Data supplied:
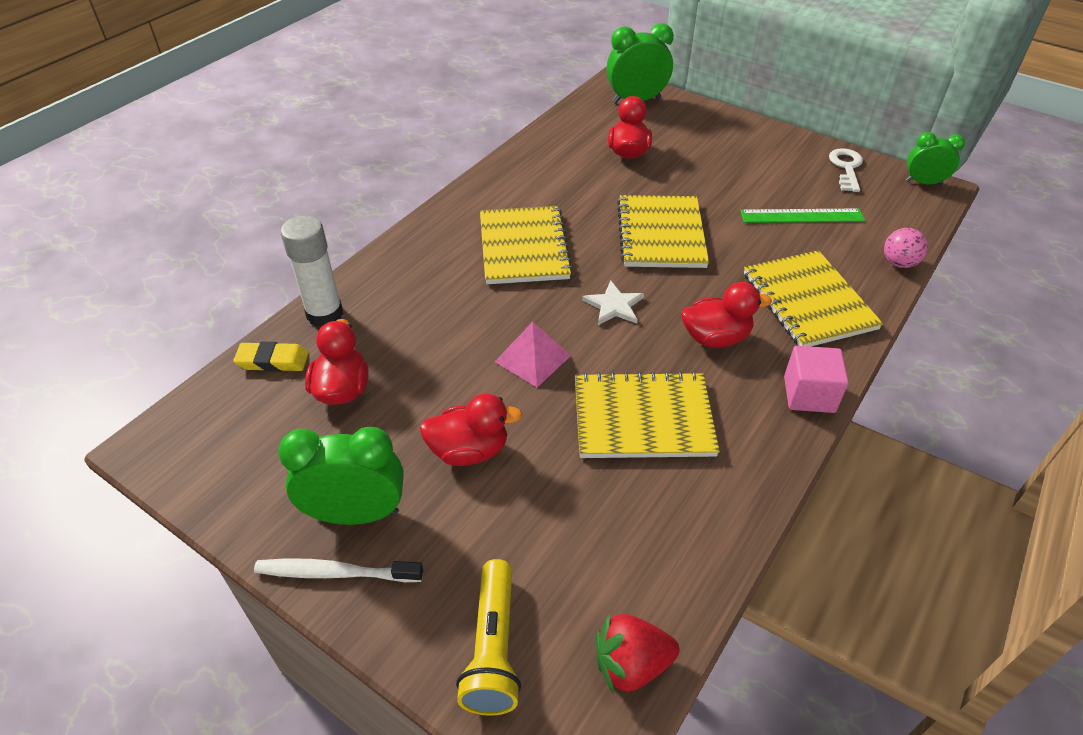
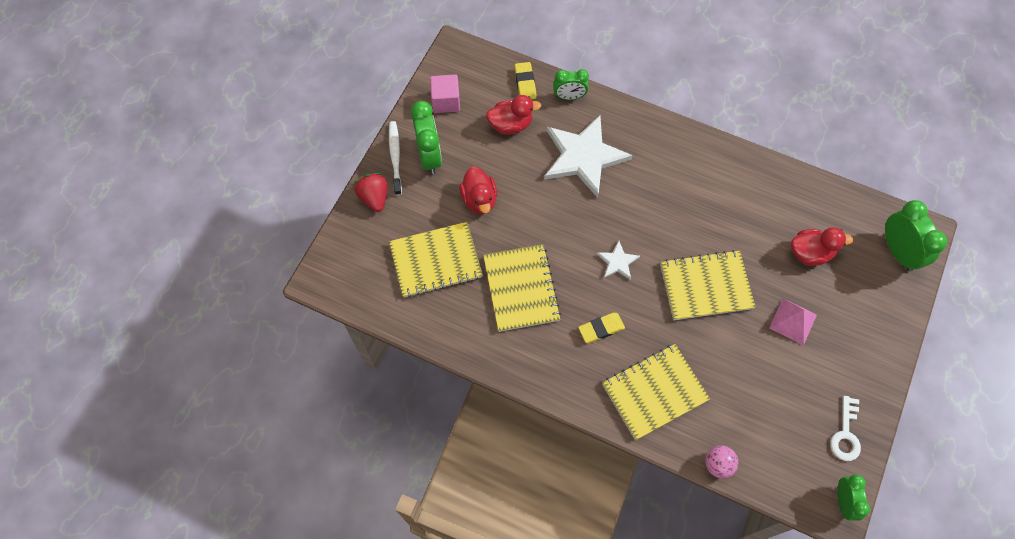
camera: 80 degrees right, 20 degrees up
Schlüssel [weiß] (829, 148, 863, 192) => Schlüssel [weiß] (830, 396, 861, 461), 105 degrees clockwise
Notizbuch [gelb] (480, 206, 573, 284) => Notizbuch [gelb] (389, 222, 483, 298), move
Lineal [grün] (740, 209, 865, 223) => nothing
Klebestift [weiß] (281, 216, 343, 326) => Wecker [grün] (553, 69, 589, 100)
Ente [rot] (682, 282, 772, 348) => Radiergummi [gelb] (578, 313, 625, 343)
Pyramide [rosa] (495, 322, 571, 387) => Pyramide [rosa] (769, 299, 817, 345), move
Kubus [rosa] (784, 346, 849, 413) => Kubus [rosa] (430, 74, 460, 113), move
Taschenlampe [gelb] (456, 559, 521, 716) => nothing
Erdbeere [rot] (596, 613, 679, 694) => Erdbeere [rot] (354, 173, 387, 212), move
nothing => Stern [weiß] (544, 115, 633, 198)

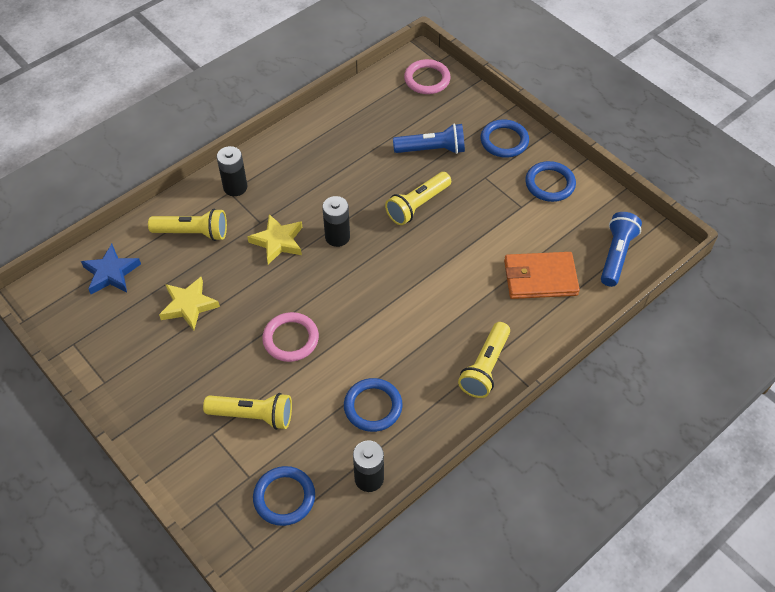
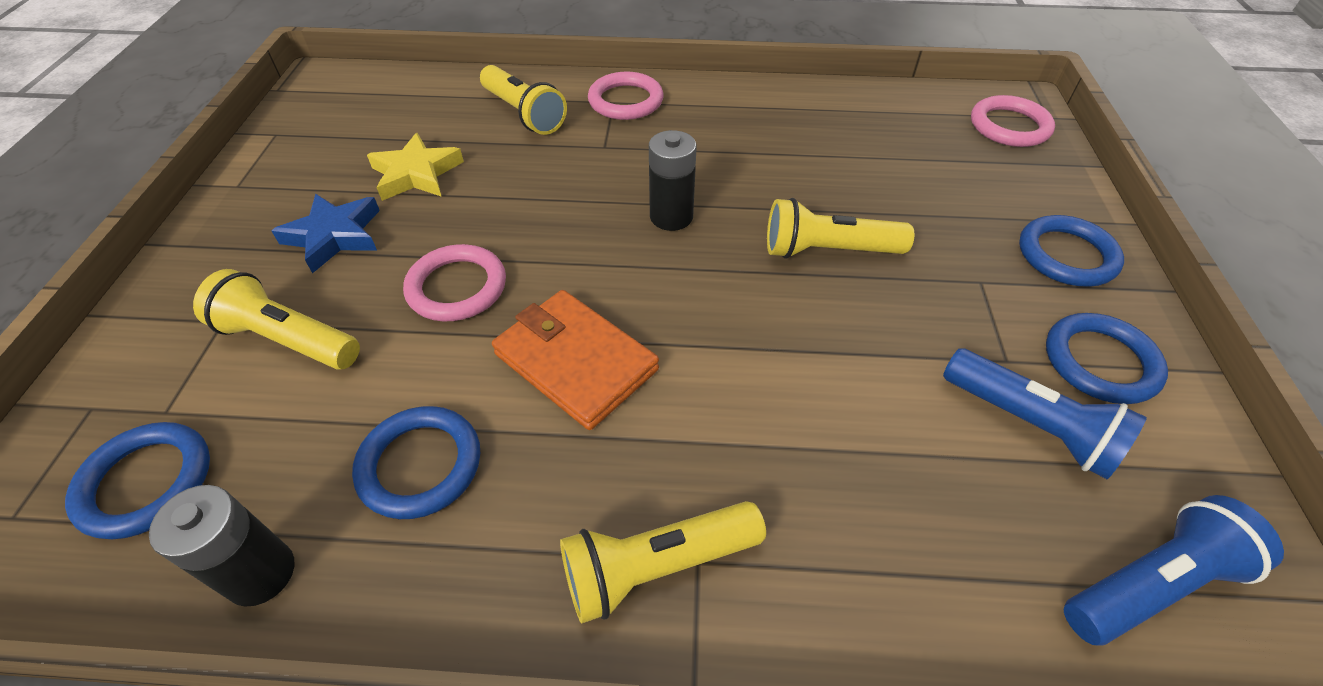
camera: 45 degrees right, 5 degrees down
Taschenlampe [blau] (393, 124, 465, 154) => Taschenlampe [blau] (943, 348, 1147, 479), move
Batterie [schwarz] (217, 146, 247, 196) => Ring [rosa] (588, 72, 664, 120)
Stern [gelb] (247, 214, 302, 264) => nothing
Stern [blau] (81, 244, 141, 294) => Stern [blau] (271, 194, 380, 273), move
Geldbörse [orange] (504, 252, 580, 299) => Geldbörse [orange] (492, 290, 659, 430), move
Taschenlampe [gelb] (203, 393, 292, 430) => Taschenlampe [gelb] (193, 269, 360, 370), 150 degrees clockwise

What the task requires: Your answer must be the exact lines from the one containing "Erdbeere [rot] (596, 613, 679, 694)" through the last line of the records above, with both included and no pictures.

Task answer:
Erdbeere [rot] (596, 613, 679, 694) => Erdbeere [rot] (354, 173, 387, 212), move
nothing => Stern [weiß] (544, 115, 633, 198)

camera: 45 degrees right, 5 degrees down
Taschenlampe [blau] (393, 124, 465, 154) => Taschenlampe [blau] (943, 348, 1147, 479), move
Batterie [schwarz] (217, 146, 247, 196) => Ring [rosa] (588, 72, 664, 120)
Stern [gelb] (247, 214, 302, 264) => nothing
Stern [blau] (81, 244, 141, 294) => Stern [blau] (271, 194, 380, 273), move
Geldbörse [orange] (504, 252, 580, 299) => Geldbörse [orange] (492, 290, 659, 430), move
Taschenlampe [gelb] (203, 393, 292, 430) => Taschenlampe [gelb] (193, 269, 360, 370), 150 degrees clockwise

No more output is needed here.